> [Aim of the task] Return the entries below word for word; no images should appear in the copy.

'''

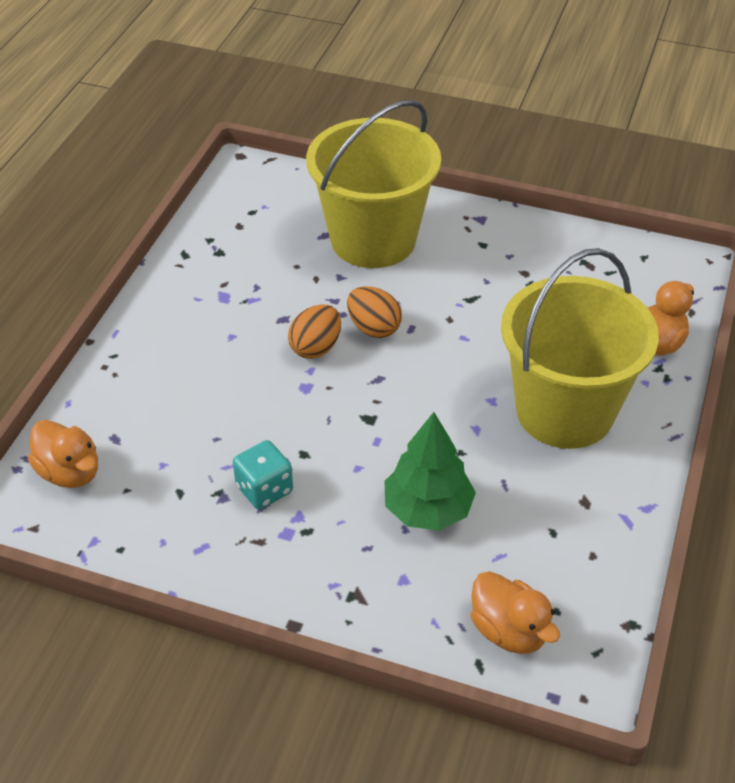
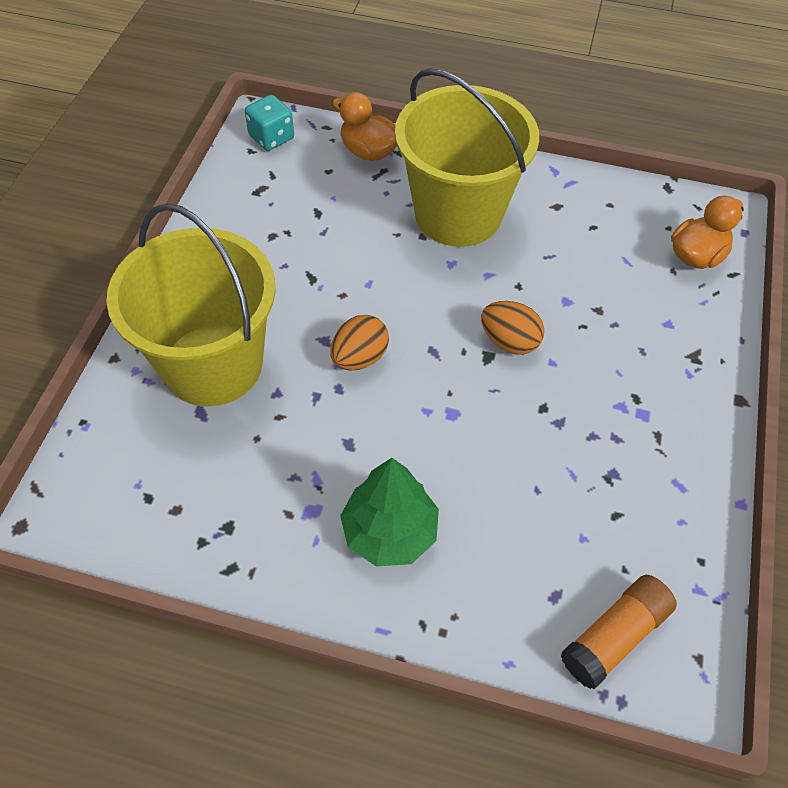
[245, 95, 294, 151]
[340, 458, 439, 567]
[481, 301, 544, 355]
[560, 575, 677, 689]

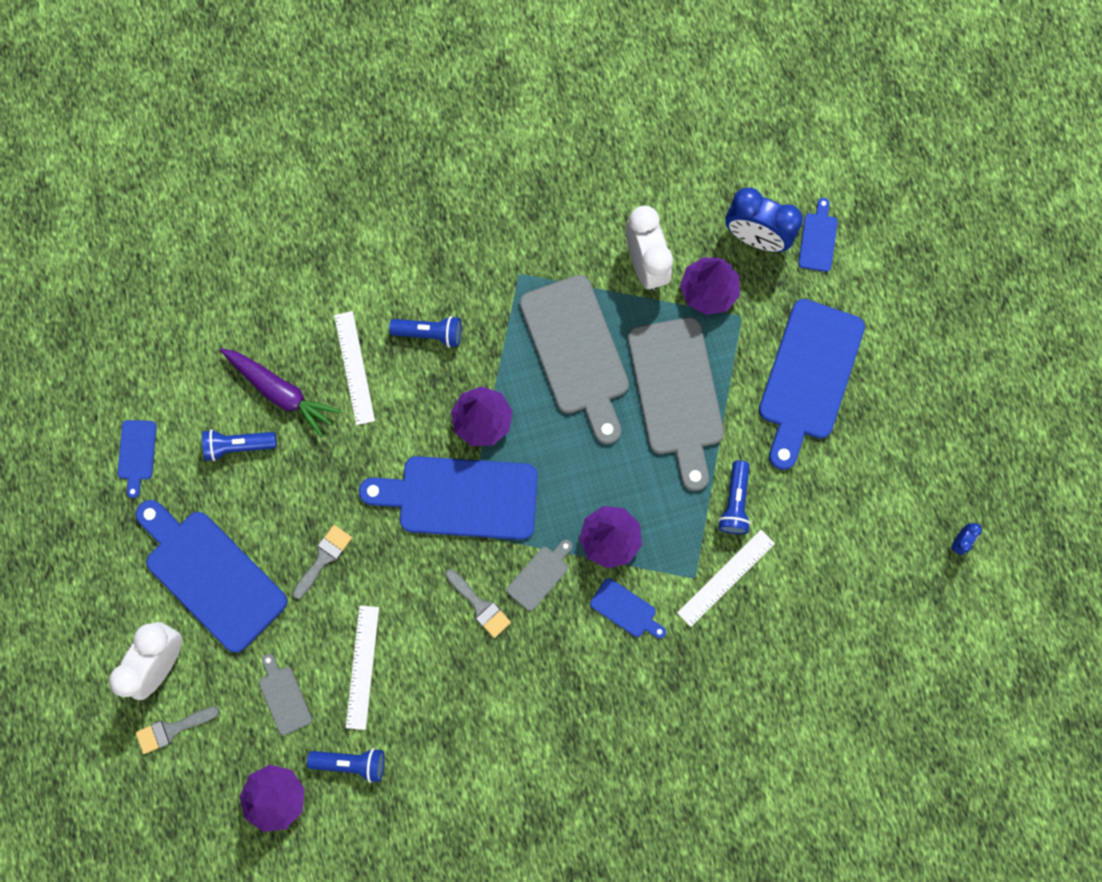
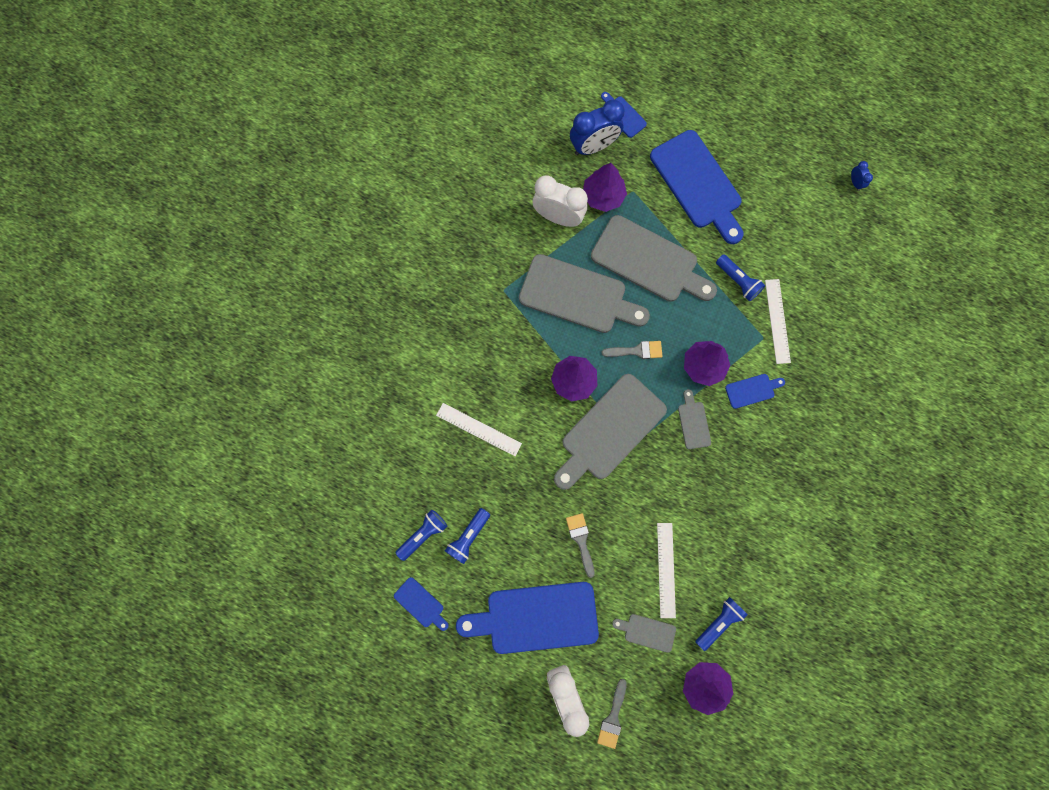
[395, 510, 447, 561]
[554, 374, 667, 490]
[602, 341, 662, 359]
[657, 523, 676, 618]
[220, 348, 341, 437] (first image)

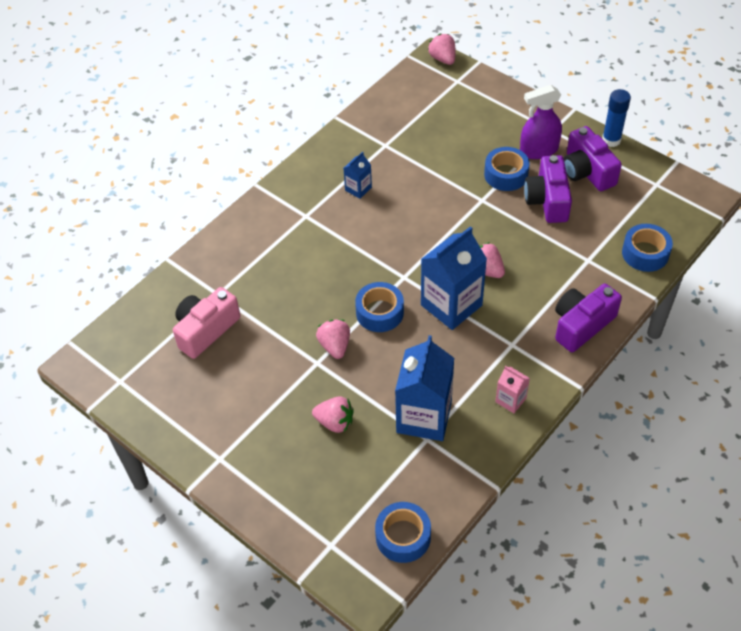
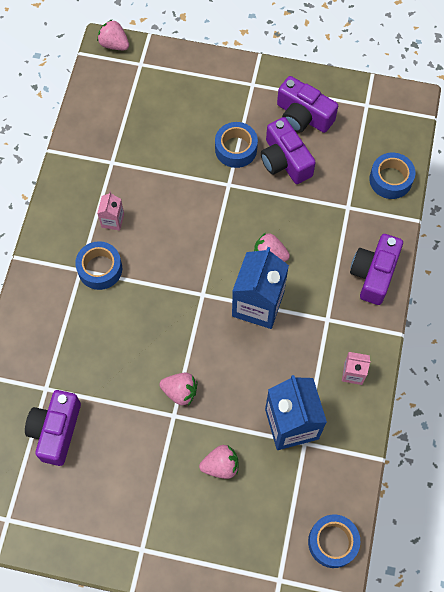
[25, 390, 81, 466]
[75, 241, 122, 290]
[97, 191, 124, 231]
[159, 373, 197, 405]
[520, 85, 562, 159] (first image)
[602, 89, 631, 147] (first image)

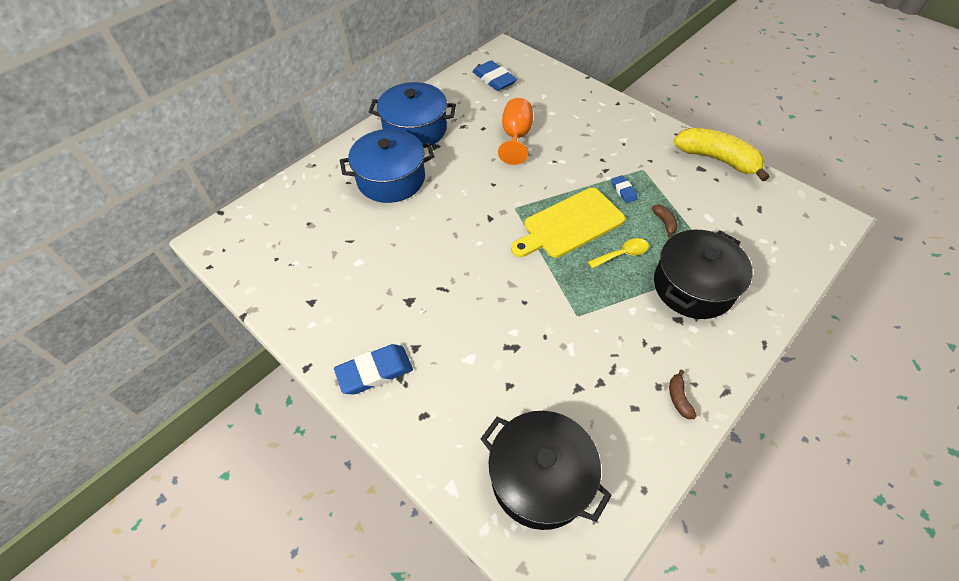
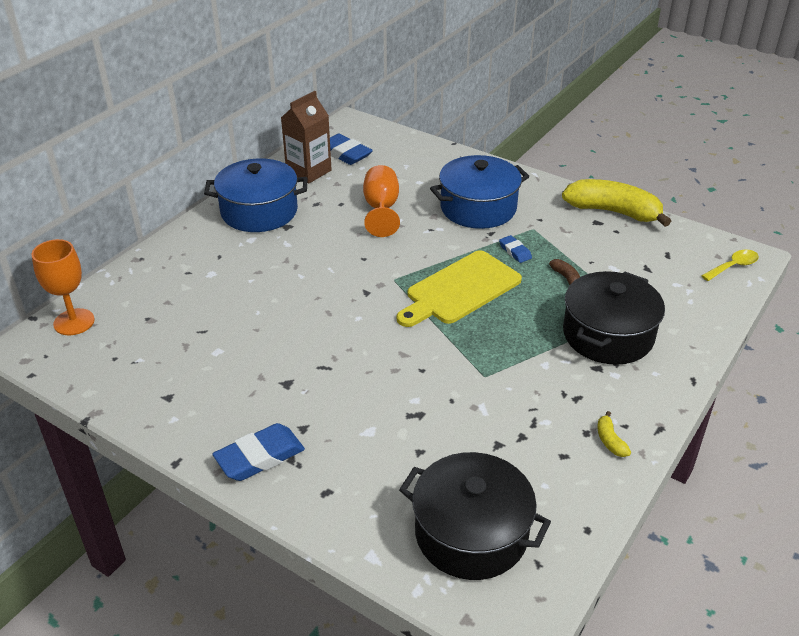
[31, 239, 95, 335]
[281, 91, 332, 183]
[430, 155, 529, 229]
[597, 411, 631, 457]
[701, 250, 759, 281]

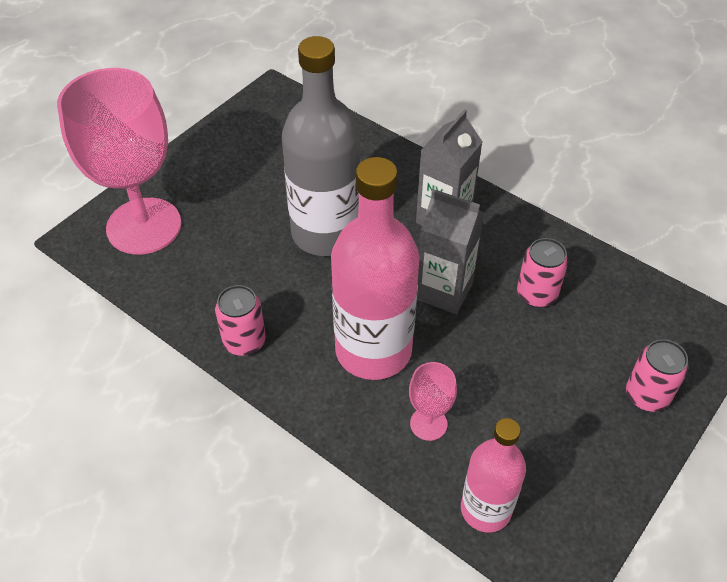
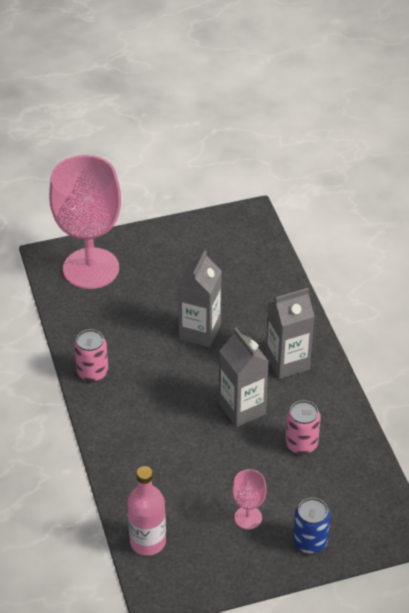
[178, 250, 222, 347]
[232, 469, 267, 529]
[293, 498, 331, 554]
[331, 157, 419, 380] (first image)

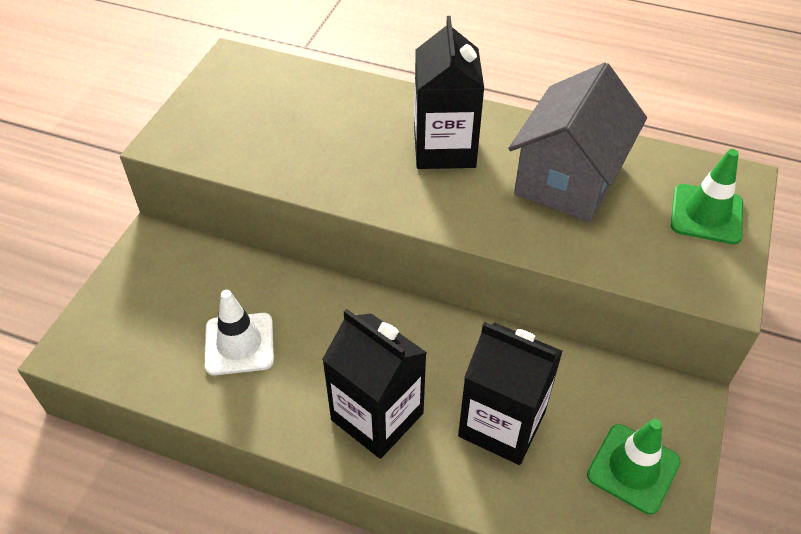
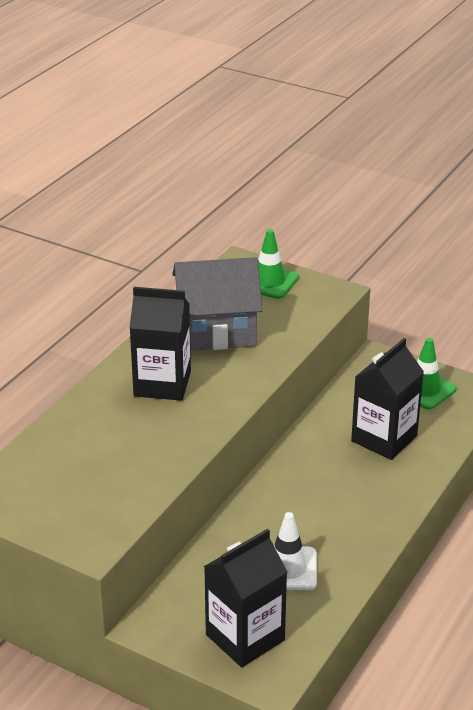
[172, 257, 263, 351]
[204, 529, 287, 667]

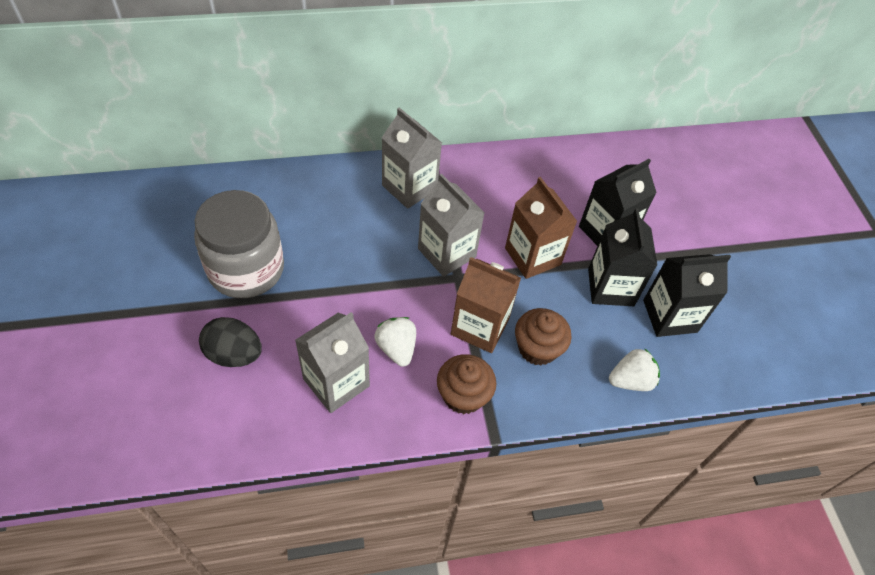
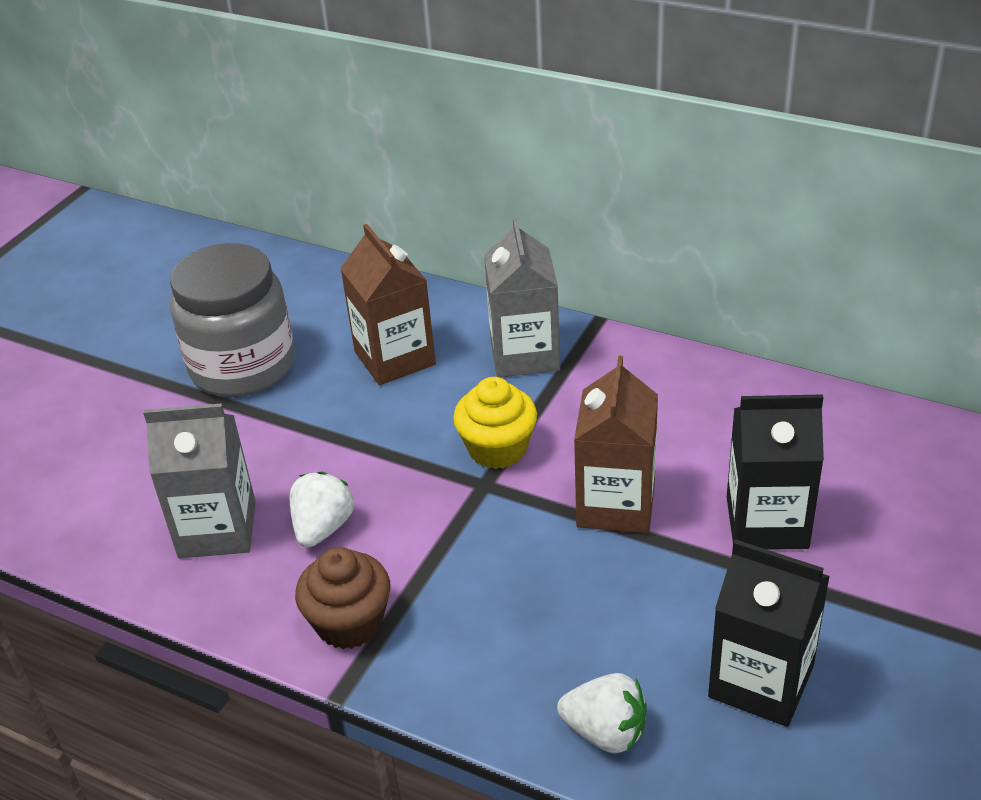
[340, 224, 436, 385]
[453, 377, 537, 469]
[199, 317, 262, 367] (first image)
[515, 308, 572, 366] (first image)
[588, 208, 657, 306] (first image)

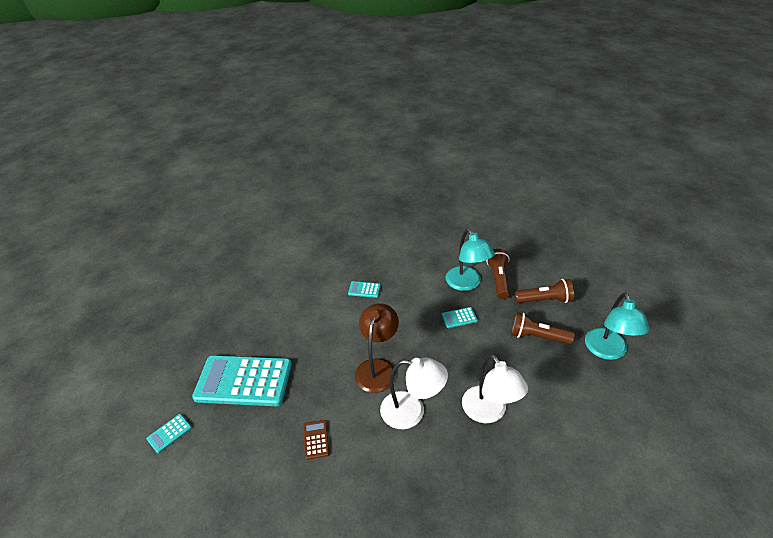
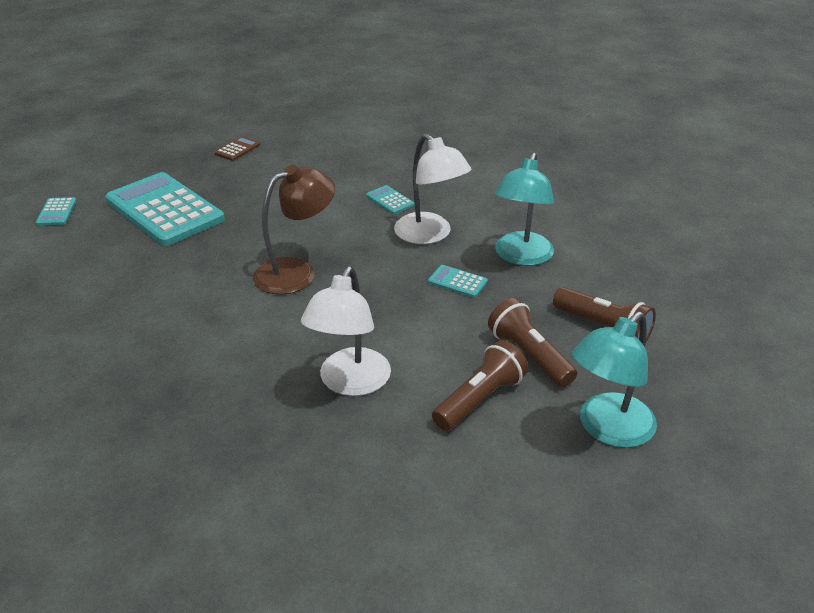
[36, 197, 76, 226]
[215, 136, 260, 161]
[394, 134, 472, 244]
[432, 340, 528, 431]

'''

> [Exercise solution]
[245, 95, 294, 151]
[340, 458, 439, 567]
[481, 301, 544, 355]
[560, 575, 677, 689]

[395, 510, 447, 561]
[554, 374, 667, 490]
[602, 341, 662, 359]
[657, 523, 676, 618]
[220, 348, 341, 437] (first image)

[25, 390, 81, 466]
[75, 241, 122, 290]
[97, 191, 124, 231]
[159, 373, 197, 405]
[520, 85, 562, 159] (first image)
[602, 89, 631, 147] (first image)

[31, 239, 95, 335]
[281, 91, 332, 183]
[430, 155, 529, 229]
[597, 411, 631, 457]
[701, 250, 759, 281]

[178, 250, 222, 347]
[232, 469, 267, 529]
[293, 498, 331, 554]
[331, 157, 419, 380] (first image)

[172, 257, 263, 351]
[204, 529, 287, 667]

[340, 224, 436, 385]
[453, 377, 537, 469]
[199, 317, 262, 367] (first image)
[515, 308, 572, 366] (first image)
[588, 208, 657, 306] (first image)

[36, 197, 76, 226]
[215, 136, 260, 161]
[394, 134, 472, 244]
[432, 340, 528, 431]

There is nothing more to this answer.